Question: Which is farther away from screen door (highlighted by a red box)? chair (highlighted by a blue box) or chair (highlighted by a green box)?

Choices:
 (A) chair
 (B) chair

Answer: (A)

○ ○ ○

Convert the material above into a JSON list of strings, one string per line, with blank lines left out.

[
  "Question: Which is farther away from screen door (highlighted by a red box)? chair (highlighted by a blue box) or chair (highlighted by a green box)?",
  "Choices:",
  " (A) chair",
  " (B) chair",
  "Answer: (A)"
]